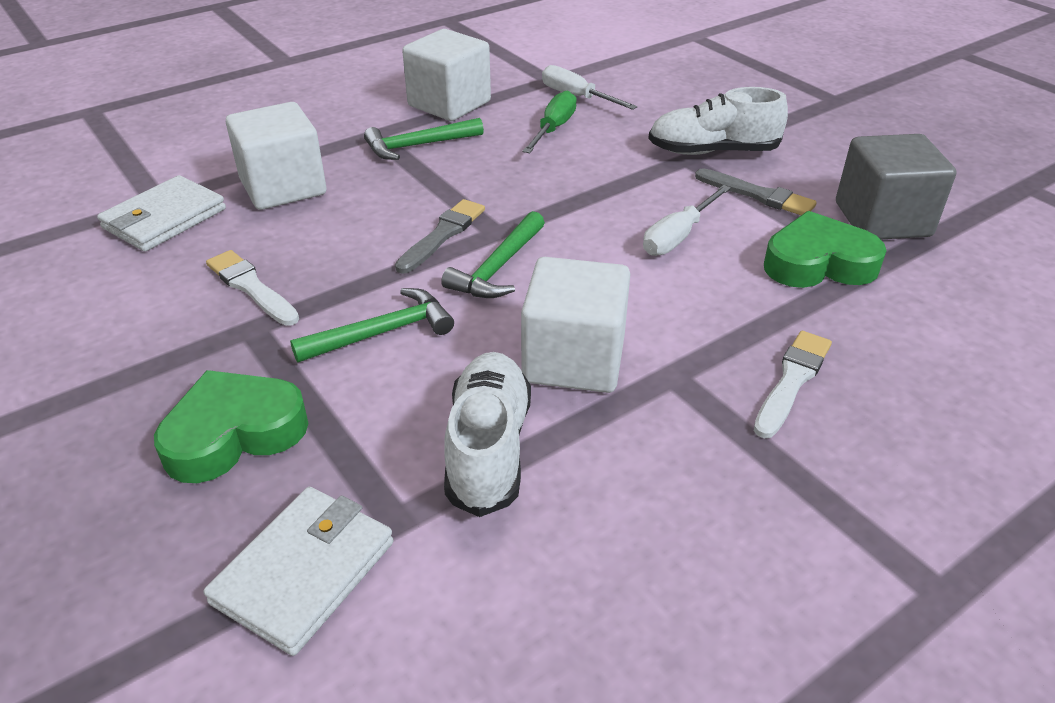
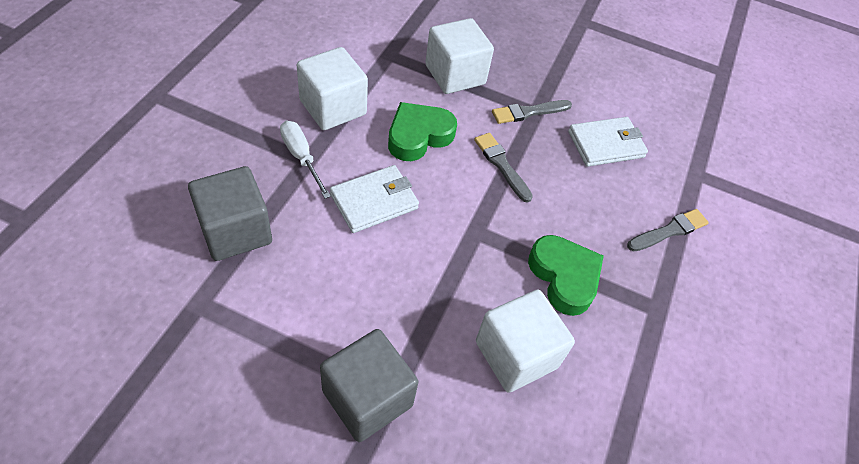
green hammer: 3 -> 0
green screwdriver: 1 -> 0
grey brush: 2 -> 3
grey cube: 1 -> 2
white brush: 2 -> 0
white screwdriver: 2 -> 1
white shoe: 2 -> 0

-=-=-

What you need to do » Scan the entries above and show each line that contains the word "green".

Task response »
green hammer: 3 -> 0
green screwdriver: 1 -> 0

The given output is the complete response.